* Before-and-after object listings
'''
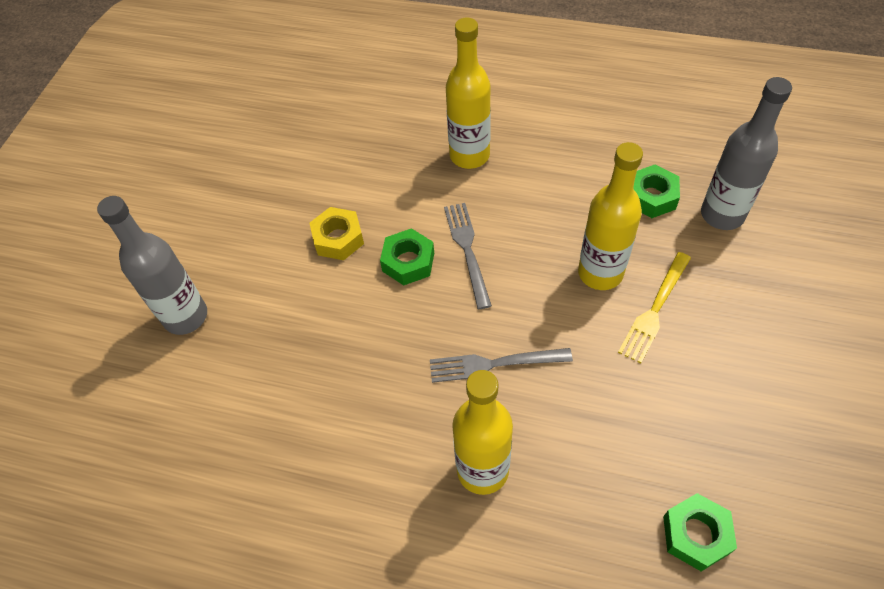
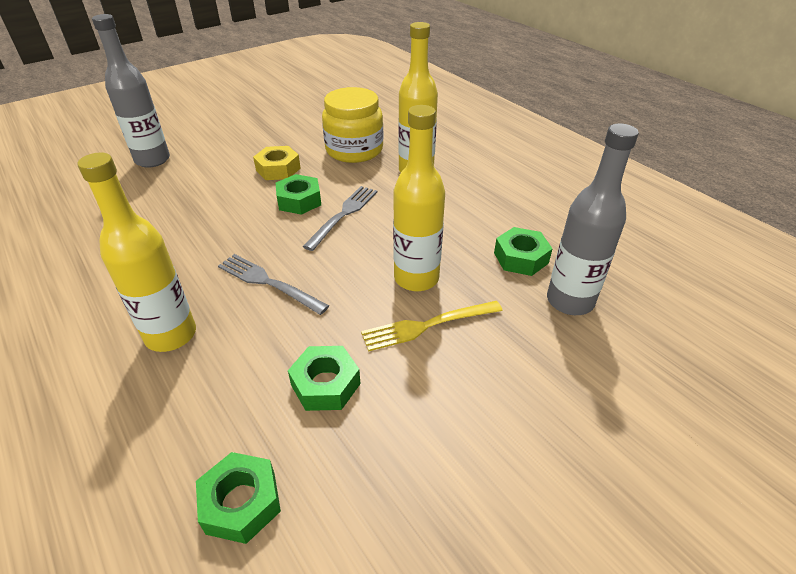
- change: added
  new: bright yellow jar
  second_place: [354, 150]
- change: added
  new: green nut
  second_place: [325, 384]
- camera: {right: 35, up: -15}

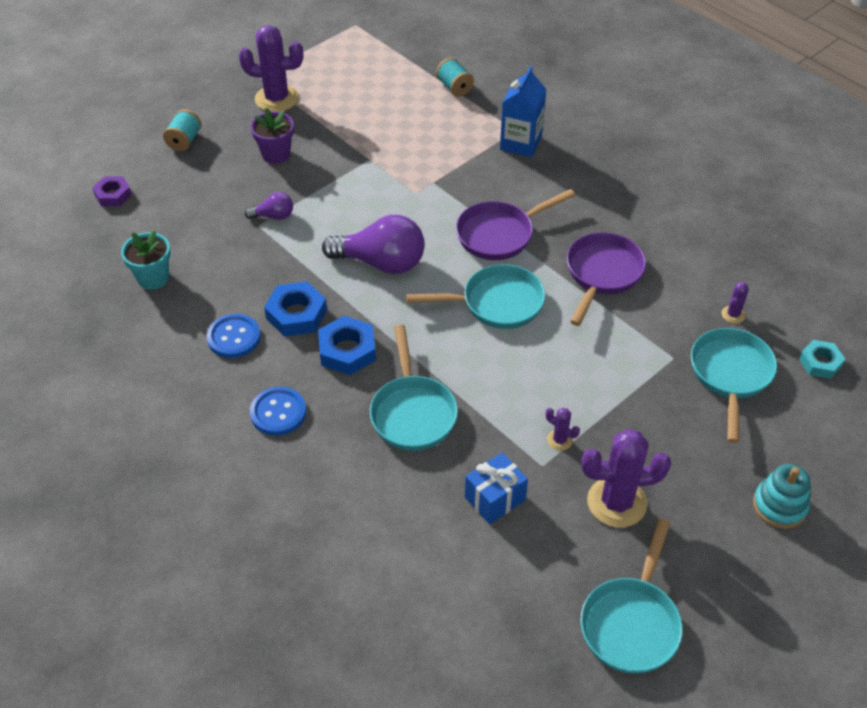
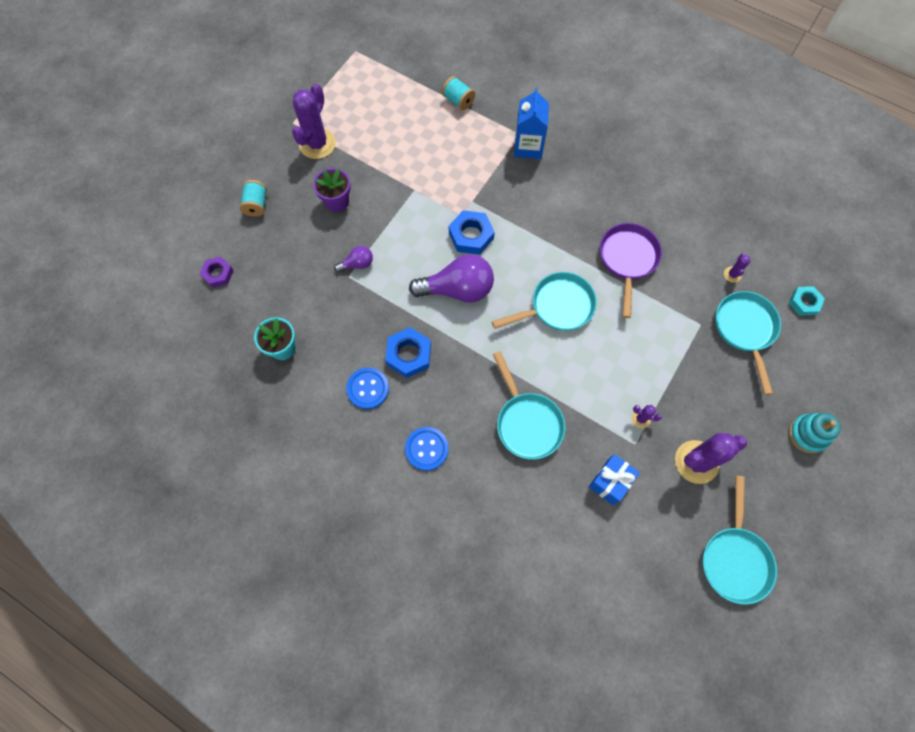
- change: turned
  old: purple saguaro cactus
  first_place: [276, 99]
  second_place: [317, 144]
  degrees: -60
- change: removed
  old: purple skillet
  first_place: [500, 234]
- change: moved
  old: blue nut
  first_place: [347, 350]
  second_place: [471, 235]
- camera: {right: -15, up: 20}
'''
* Exercise goal
Leave the pictures aside and output each entry exactly as it stands.

* Response area
- change: added
  new: bright yellow jar
  second_place: [354, 150]
- change: added
  new: green nut
  second_place: [325, 384]
- camera: {right: 35, up: -15}

- change: turned
  old: purple saguaro cactus
  first_place: [276, 99]
  second_place: [317, 144]
  degrees: -60
- change: removed
  old: purple skillet
  first_place: [500, 234]
- change: moved
  old: blue nut
  first_place: [347, 350]
  second_place: [471, 235]
- camera: {right: -15, up: 20}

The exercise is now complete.